- _Exercise_: Only the number is requested. Tally the lines of the data that hold the string "from".

- _Source material_:
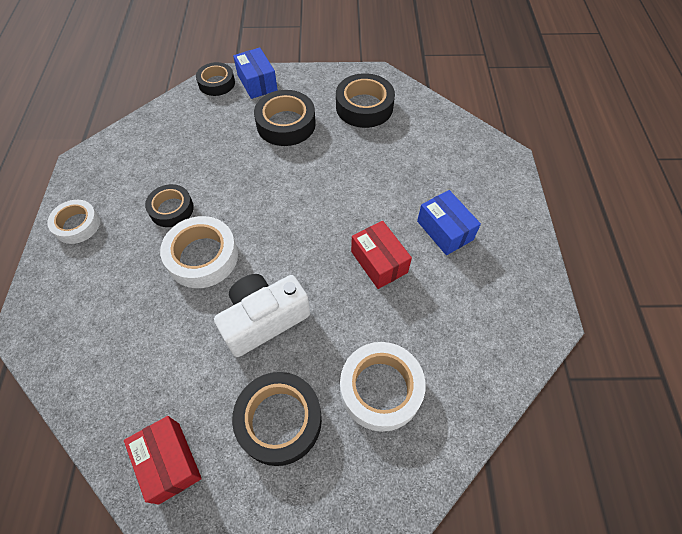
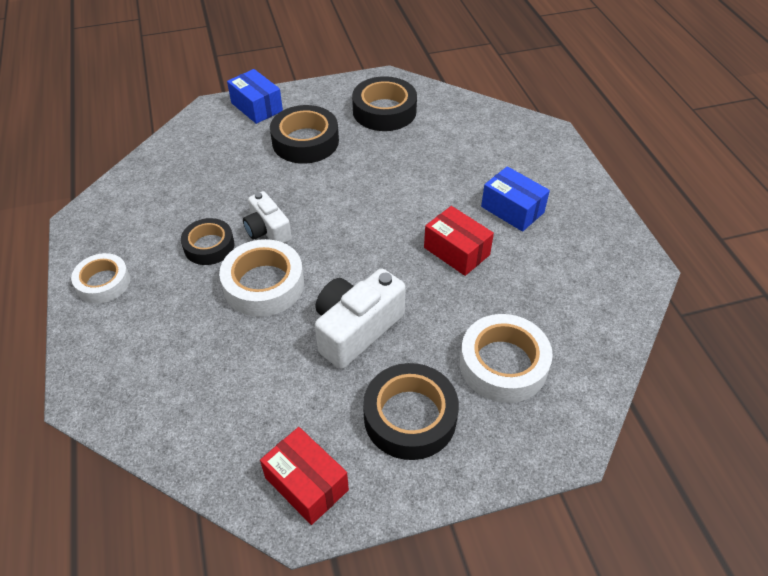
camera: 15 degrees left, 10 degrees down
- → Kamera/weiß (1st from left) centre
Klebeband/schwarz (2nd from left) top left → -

- _Reply to the exercise_: 2